*WORK REQUEST*
Please set down all of the data below verbatim.

*MATERIAL PROVIDED*
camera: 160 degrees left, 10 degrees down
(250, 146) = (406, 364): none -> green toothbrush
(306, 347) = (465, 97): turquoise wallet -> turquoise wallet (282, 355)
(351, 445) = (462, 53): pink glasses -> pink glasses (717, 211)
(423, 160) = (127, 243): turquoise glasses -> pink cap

*RESULT OF THIS TASK*
camera: 160 degrees left, 10 degrees down
(250, 146) = (406, 364): none -> green toothbrush
(306, 347) = (465, 97): turquoise wallet -> turquoise wallet (282, 355)
(351, 445) = (462, 53): pink glasses -> pink glasses (717, 211)
(423, 160) = (127, 243): turquoise glasses -> pink cap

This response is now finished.